#### What the task requires:
Take down each entry exactly as written.

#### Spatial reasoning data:
________________
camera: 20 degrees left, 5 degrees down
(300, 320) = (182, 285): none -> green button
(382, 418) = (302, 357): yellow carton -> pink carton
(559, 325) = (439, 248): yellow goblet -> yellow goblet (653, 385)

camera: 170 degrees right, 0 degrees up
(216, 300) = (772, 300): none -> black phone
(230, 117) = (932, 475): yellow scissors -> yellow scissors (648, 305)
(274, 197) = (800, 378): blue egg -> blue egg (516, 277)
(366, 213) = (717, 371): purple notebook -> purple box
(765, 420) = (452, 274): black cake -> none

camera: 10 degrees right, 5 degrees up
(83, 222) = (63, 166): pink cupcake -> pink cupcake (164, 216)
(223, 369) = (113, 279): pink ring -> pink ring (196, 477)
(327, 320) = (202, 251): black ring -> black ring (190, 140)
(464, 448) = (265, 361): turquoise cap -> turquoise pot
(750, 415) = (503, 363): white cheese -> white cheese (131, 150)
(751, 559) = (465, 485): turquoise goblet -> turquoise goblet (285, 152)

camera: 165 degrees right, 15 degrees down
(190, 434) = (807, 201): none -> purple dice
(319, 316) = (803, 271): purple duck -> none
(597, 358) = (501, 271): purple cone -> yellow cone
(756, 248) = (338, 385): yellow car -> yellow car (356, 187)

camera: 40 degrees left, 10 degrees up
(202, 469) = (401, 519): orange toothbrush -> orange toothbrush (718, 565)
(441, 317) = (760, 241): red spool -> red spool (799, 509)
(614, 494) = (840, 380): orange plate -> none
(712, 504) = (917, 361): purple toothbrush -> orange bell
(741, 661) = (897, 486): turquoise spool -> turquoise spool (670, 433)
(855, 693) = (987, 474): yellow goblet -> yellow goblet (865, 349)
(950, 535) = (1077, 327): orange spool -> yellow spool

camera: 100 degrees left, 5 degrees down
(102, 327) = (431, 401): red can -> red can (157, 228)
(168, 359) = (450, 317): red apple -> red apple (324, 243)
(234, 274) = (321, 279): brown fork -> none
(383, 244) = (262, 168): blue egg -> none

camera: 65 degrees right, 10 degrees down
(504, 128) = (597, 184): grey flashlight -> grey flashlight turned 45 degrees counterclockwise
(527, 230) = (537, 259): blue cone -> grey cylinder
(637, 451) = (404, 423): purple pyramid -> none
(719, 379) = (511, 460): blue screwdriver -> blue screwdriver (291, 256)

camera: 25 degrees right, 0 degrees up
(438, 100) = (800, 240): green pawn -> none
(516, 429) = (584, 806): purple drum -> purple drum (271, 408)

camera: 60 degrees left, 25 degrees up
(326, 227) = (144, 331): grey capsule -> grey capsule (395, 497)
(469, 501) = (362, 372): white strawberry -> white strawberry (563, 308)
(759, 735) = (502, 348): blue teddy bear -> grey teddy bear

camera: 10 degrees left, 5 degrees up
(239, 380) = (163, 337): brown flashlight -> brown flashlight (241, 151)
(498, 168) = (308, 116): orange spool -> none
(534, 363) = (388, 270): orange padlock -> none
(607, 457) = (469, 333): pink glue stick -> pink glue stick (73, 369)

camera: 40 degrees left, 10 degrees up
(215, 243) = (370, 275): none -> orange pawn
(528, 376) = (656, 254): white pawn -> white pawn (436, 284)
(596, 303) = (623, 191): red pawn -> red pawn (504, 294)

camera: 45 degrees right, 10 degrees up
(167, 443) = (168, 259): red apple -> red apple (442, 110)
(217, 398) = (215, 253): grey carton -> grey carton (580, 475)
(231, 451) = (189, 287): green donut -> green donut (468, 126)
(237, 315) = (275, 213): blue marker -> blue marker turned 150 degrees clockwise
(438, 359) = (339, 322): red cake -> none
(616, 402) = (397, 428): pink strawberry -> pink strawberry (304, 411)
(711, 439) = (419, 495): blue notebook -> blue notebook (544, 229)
________________
#### Answer to the exercise:
camera: 20 degrees left, 5 degrees down
(300, 320) = (182, 285): none -> green button
(382, 418) = (302, 357): yellow carton -> pink carton
(559, 325) = (439, 248): yellow goblet -> yellow goblet (653, 385)

camera: 170 degrees right, 0 degrees up
(216, 300) = (772, 300): none -> black phone
(230, 117) = (932, 475): yellow scissors -> yellow scissors (648, 305)
(274, 197) = (800, 378): blue egg -> blue egg (516, 277)
(366, 213) = (717, 371): purple notebook -> purple box
(765, 420) = (452, 274): black cake -> none

camera: 10 degrees right, 5 degrees up
(83, 222) = (63, 166): pink cupcake -> pink cupcake (164, 216)
(223, 369) = (113, 279): pink ring -> pink ring (196, 477)
(327, 320) = (202, 251): black ring -> black ring (190, 140)
(464, 448) = (265, 361): turquoise cap -> turquoise pot
(750, 415) = (503, 363): white cheese -> white cheese (131, 150)
(751, 559) = (465, 485): turquoise goblet -> turquoise goblet (285, 152)

camera: 165 degrees right, 15 degrees down
(190, 434) = (807, 201): none -> purple dice
(319, 316) = (803, 271): purple duck -> none
(597, 358) = (501, 271): purple cone -> yellow cone
(756, 248) = (338, 385): yellow car -> yellow car (356, 187)

camera: 40 degrees left, 10 degrees up
(202, 469) = (401, 519): orange toothbrush -> orange toothbrush (718, 565)
(441, 317) = (760, 241): red spool -> red spool (799, 509)
(614, 494) = (840, 380): orange plate -> none
(712, 504) = (917, 361): purple toothbrush -> orange bell
(741, 661) = (897, 486): turquoise spool -> turquoise spool (670, 433)
(855, 693) = (987, 474): yellow goblet -> yellow goblet (865, 349)
(950, 535) = (1077, 327): orange spool -> yellow spool

camera: 100 degrees left, 5 degrees down
(102, 327) = (431, 401): red can -> red can (157, 228)
(168, 359) = (450, 317): red apple -> red apple (324, 243)
(234, 274) = (321, 279): brown fork -> none
(383, 244) = (262, 168): blue egg -> none

camera: 65 degrees right, 10 degrees down
(504, 128) = (597, 184): grey flashlight -> grey flashlight turned 45 degrees counterclockwise
(527, 230) = (537, 259): blue cone -> grey cylinder
(637, 451) = (404, 423): purple pyramid -> none
(719, 379) = (511, 460): blue screwdriver -> blue screwdriver (291, 256)

camera: 25 degrees right, 0 degrees up
(438, 100) = (800, 240): green pawn -> none
(516, 429) = (584, 806): purple drum -> purple drum (271, 408)

camera: 60 degrees left, 25 degrees up
(326, 227) = (144, 331): grey capsule -> grey capsule (395, 497)
(469, 501) = (362, 372): white strawberry -> white strawberry (563, 308)
(759, 735) = (502, 348): blue teddy bear -> grey teddy bear

camera: 10 degrees left, 5 degrees up
(239, 380) = (163, 337): brown flashlight -> brown flashlight (241, 151)
(498, 168) = (308, 116): orange spool -> none
(534, 363) = (388, 270): orange padlock -> none
(607, 457) = (469, 333): pink glue stick -> pink glue stick (73, 369)

camera: 40 degrees left, 10 degrees up
(215, 243) = (370, 275): none -> orange pawn
(528, 376) = (656, 254): white pawn -> white pawn (436, 284)
(596, 303) = (623, 191): red pawn -> red pawn (504, 294)

camera: 45 degrees right, 10 degrees up
(167, 443) = (168, 259): red apple -> red apple (442, 110)
(217, 398) = (215, 253): grey carton -> grey carton (580, 475)
(231, 451) = (189, 287): green donut -> green donut (468, 126)
(237, 315) = (275, 213): blue marker -> blue marker turned 150 degrees clockwise
(438, 359) = (339, 322): red cake -> none
(616, 402) = (397, 428): pink strawberry -> pink strawberry (304, 411)
(711, 439) = (419, 495): blue notebook -> blue notebook (544, 229)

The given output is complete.